-- Your task --
Go through the entries below and pick out every line with "teaspoon".
*** Begin section ***
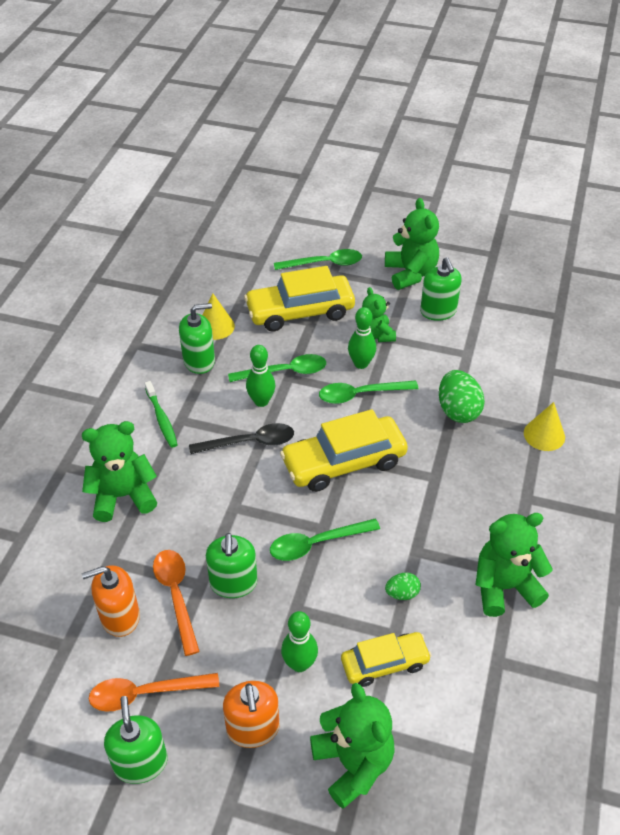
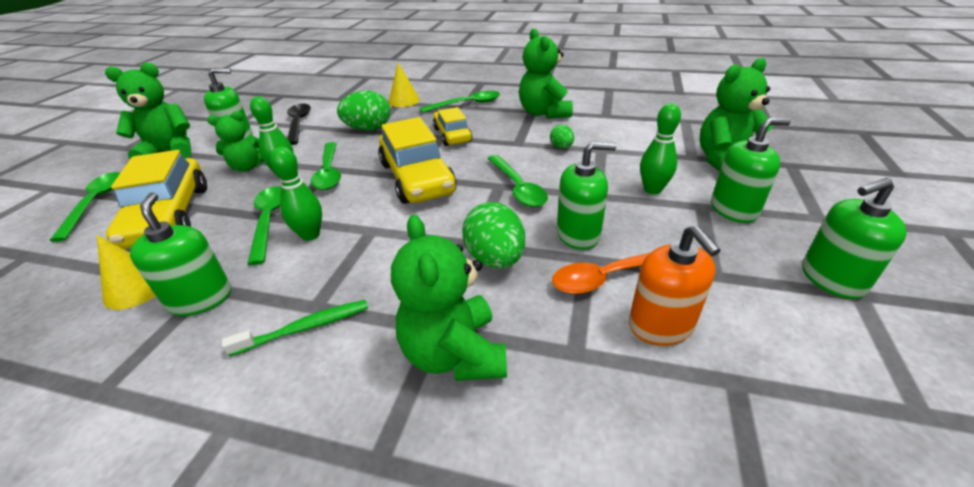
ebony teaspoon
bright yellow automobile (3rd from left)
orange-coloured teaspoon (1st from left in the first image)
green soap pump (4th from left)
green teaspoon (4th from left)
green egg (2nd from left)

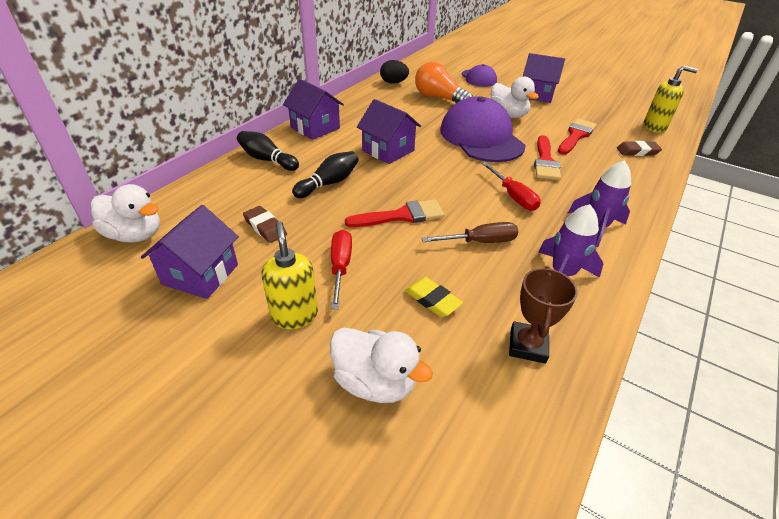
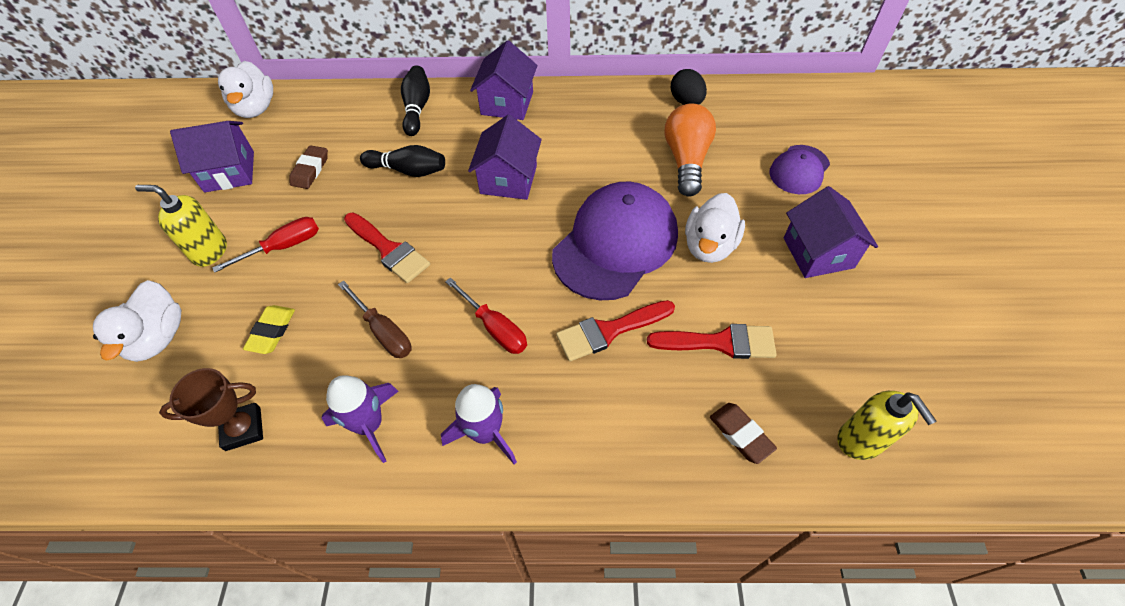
scarlet flat screwdriver (2nd from left)
bright yellow soap pump (1st from left)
*** End section ***
-- Answer to the exercise --
ebony teaspoon
orange-coloured teaspoon (1st from left in the first image)
green teaspoon (4th from left)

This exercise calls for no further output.